- Data for this task:
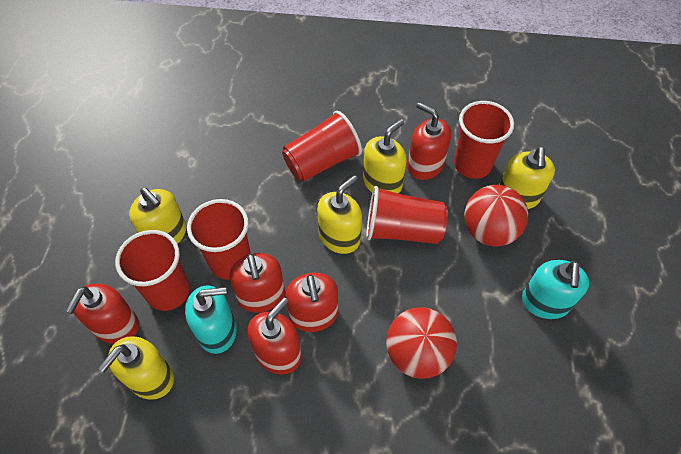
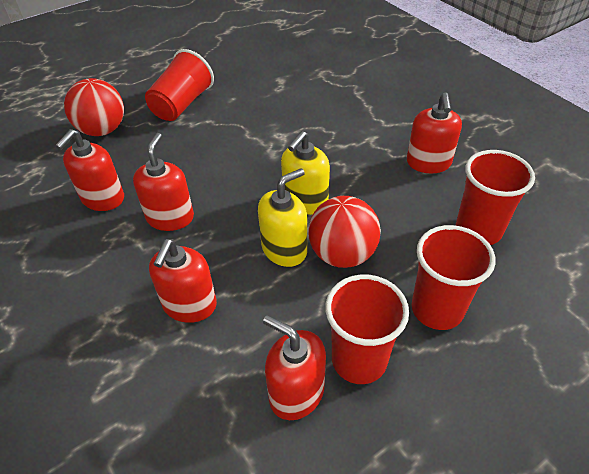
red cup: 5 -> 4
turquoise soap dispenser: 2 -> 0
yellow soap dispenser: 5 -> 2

--

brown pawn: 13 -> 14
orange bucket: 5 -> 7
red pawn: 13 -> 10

- What is needed: A verbatim transcription is needed of the lines above, starting at the line with "red cup: 5 -> 4" and ending at the line with "yellow soap dispenser: 5 -> 2", both included, and of nothing else.

- Result for this task:
red cup: 5 -> 4
turquoise soap dispenser: 2 -> 0
yellow soap dispenser: 5 -> 2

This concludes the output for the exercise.